GOAL OF THE EXERCISE.
Your answer must be the records below repeated word for word, with no pictures in it.

-=-=-=-=-

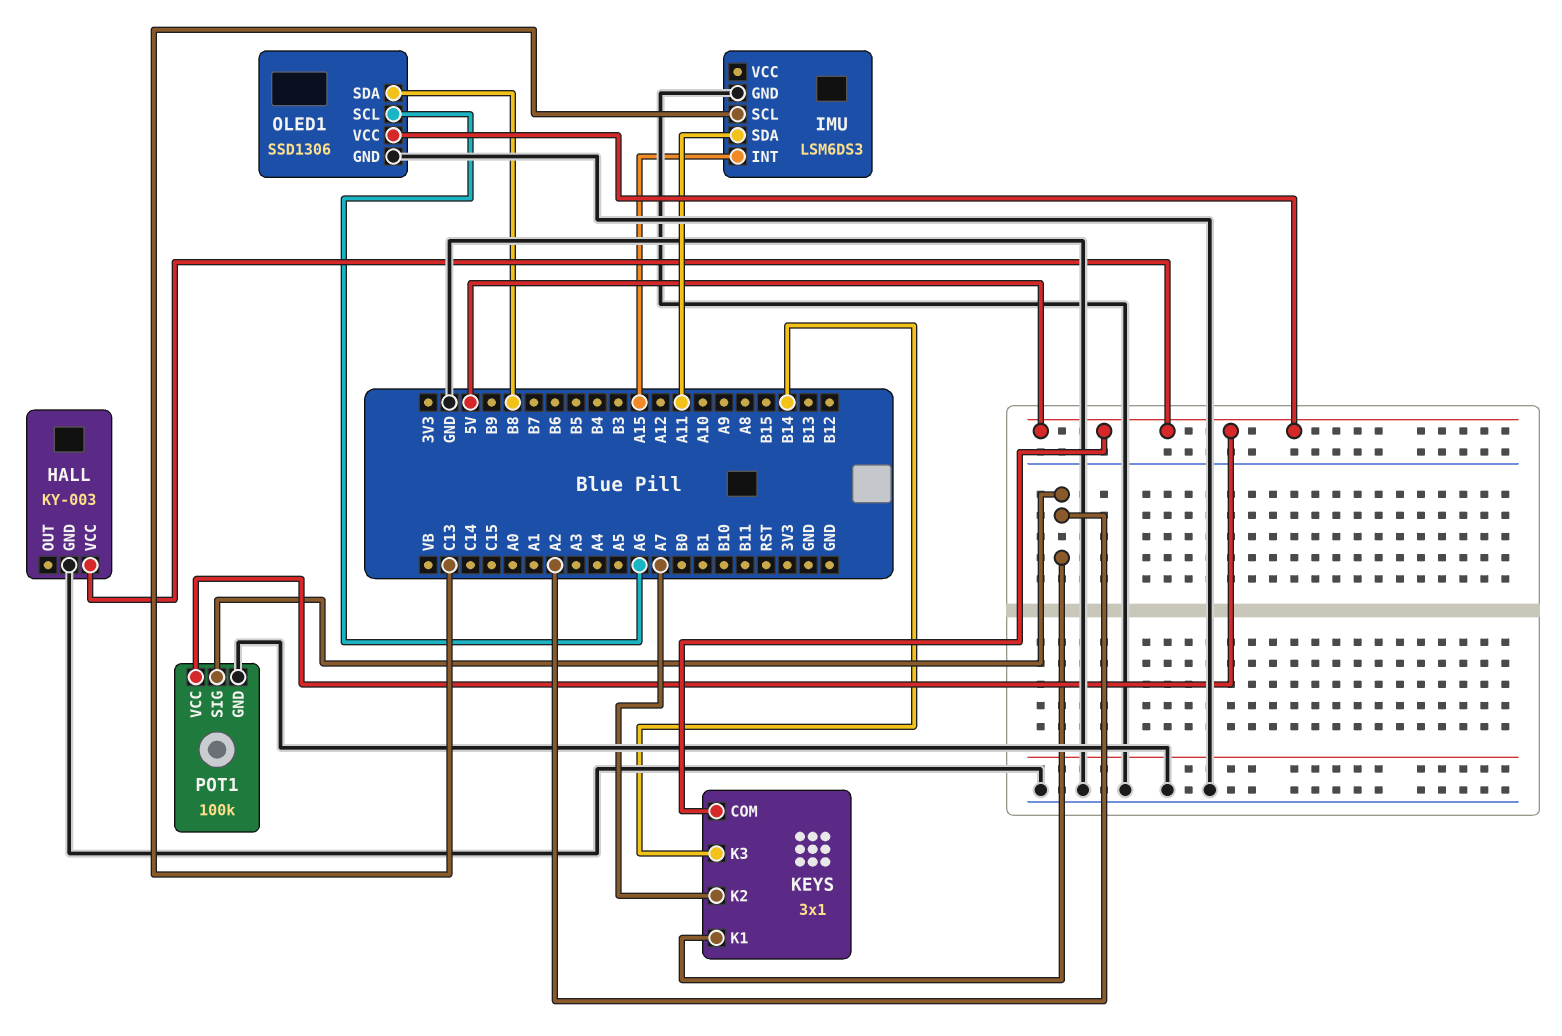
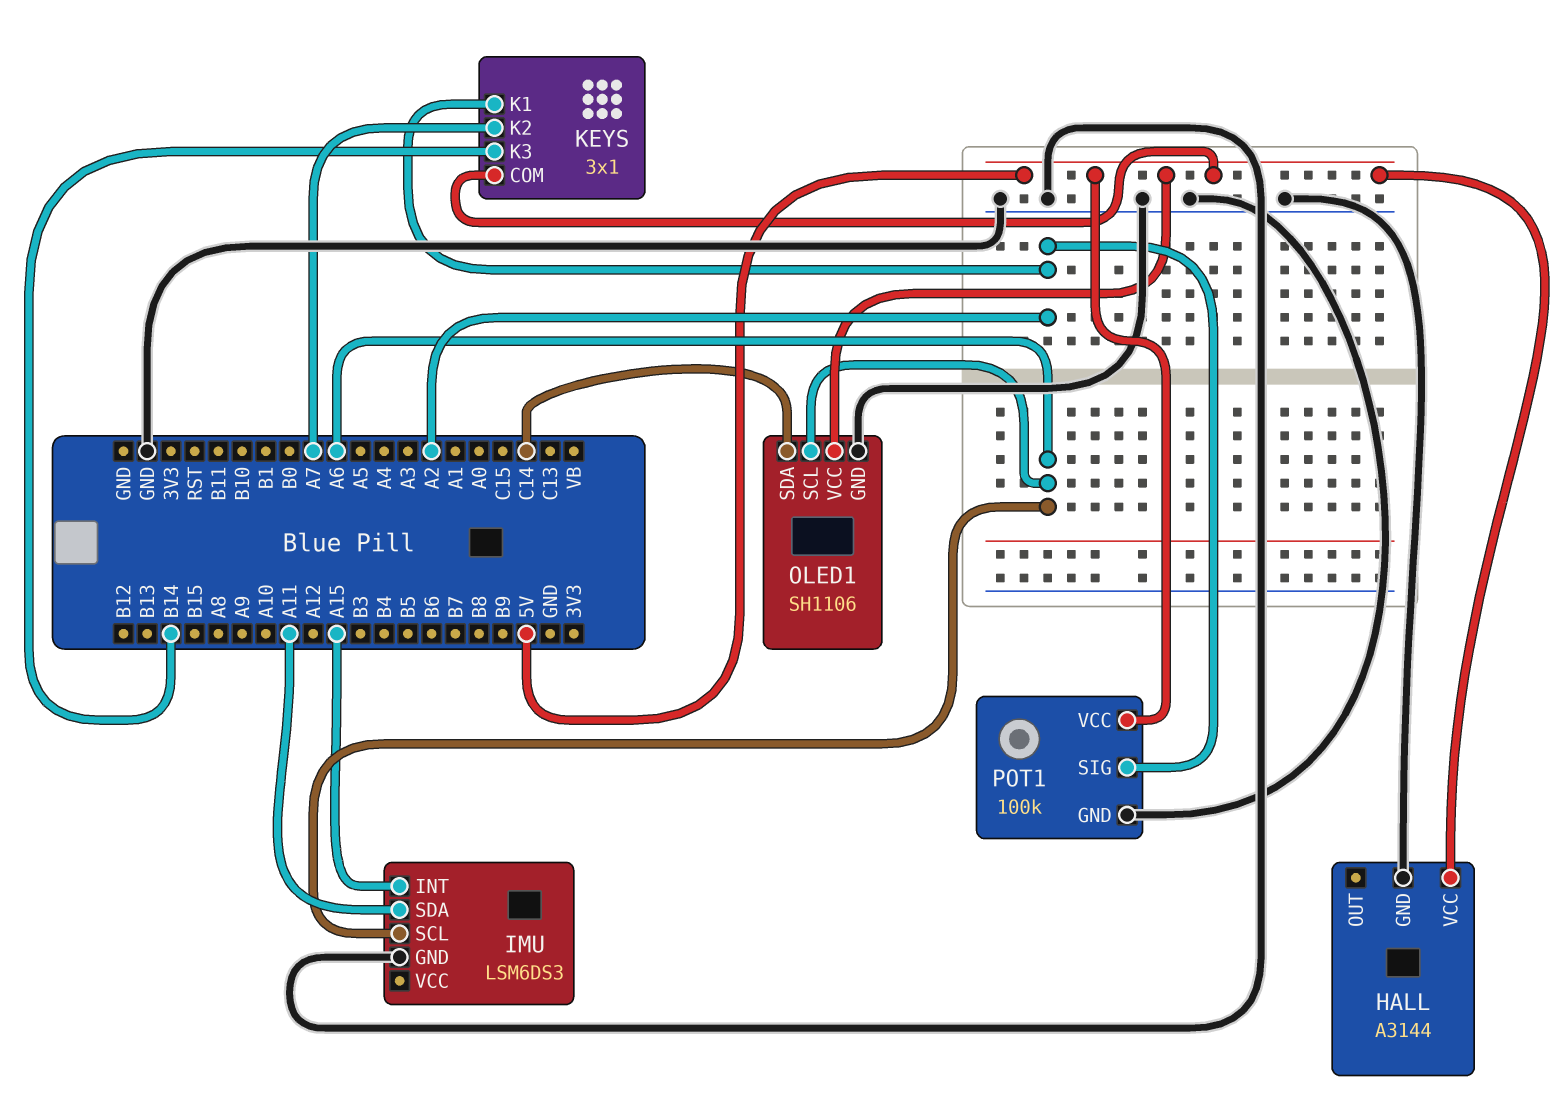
HALL: KY-003 -> A3144
IMU pin SCL: C13 -> A6
OLED1: SSD1306 -> SH1106
OLED1 pin SDA: B8 -> C14

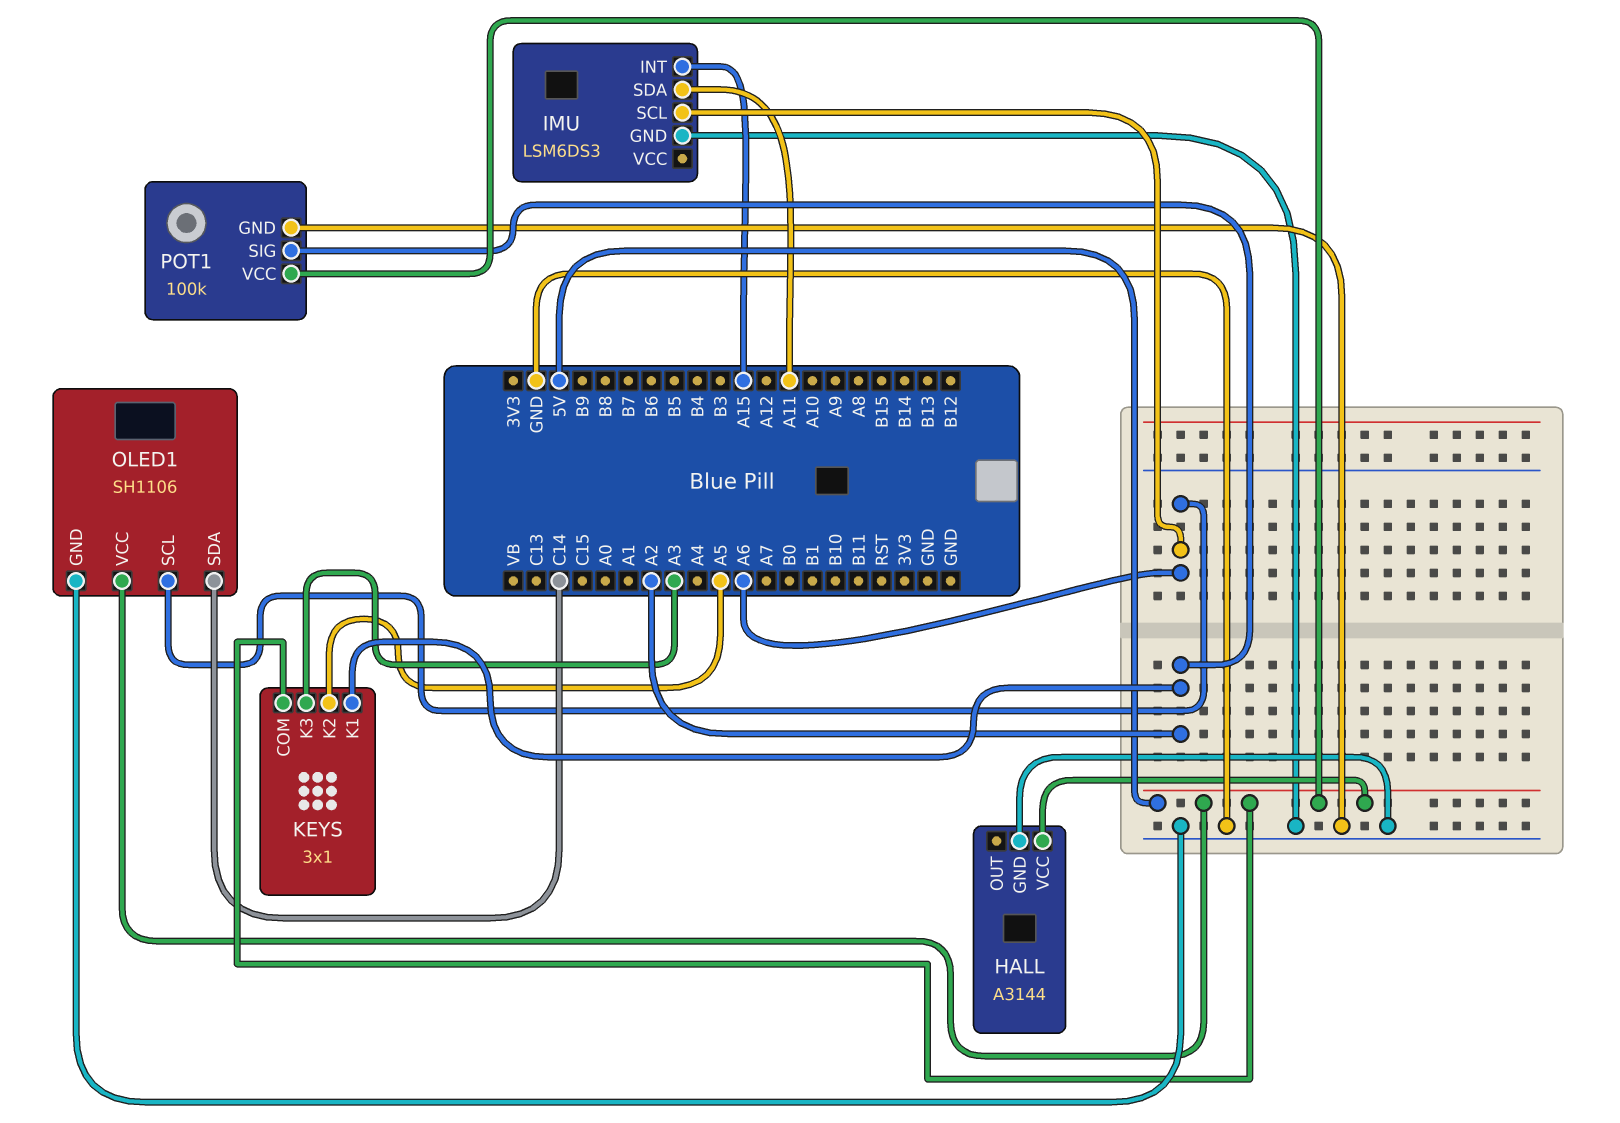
KEYS pin K2: A7 -> A5
KEYS pin K3: B14 -> A3

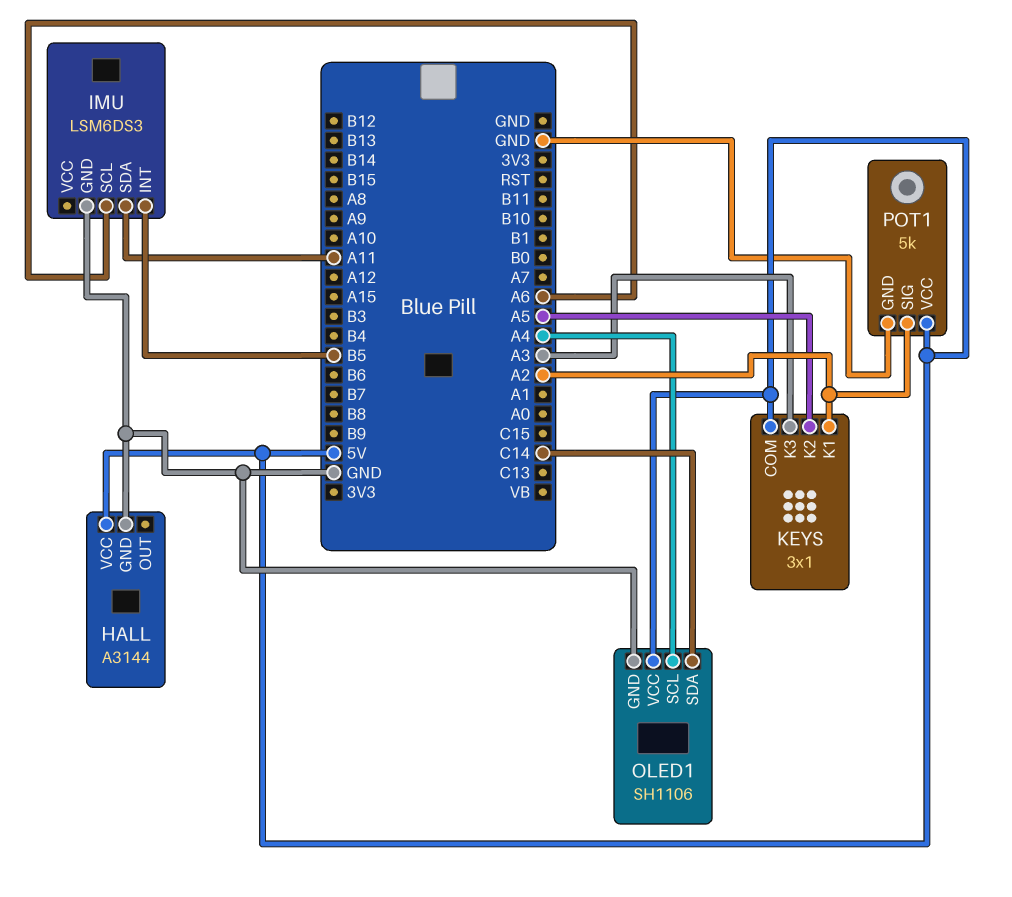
IMU pin INT: A15 -> B5
OLED1 pin SCL: A6 -> A4
POT1: 100k -> 5k

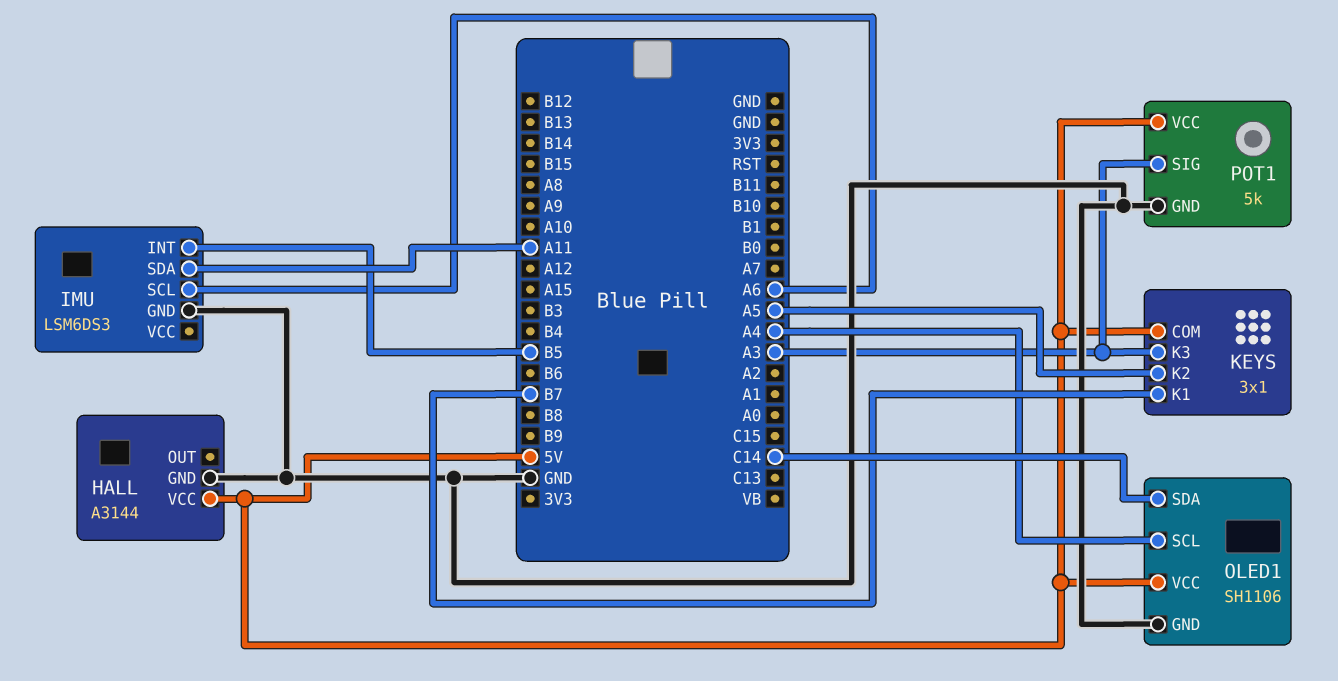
KEYS pin K1: A2 -> B7
POT1 pin SIG: A2 -> A3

-=-=-=-=-

TASK RESULT.
HALL: KY-003 -> A3144
IMU pin SCL: C13 -> A6
OLED1: SSD1306 -> SH1106
OLED1 pin SDA: B8 -> C14

KEYS pin K2: A7 -> A5
KEYS pin K3: B14 -> A3

IMU pin INT: A15 -> B5
OLED1 pin SCL: A6 -> A4
POT1: 100k -> 5k

KEYS pin K1: A2 -> B7
POT1 pin SIG: A2 -> A3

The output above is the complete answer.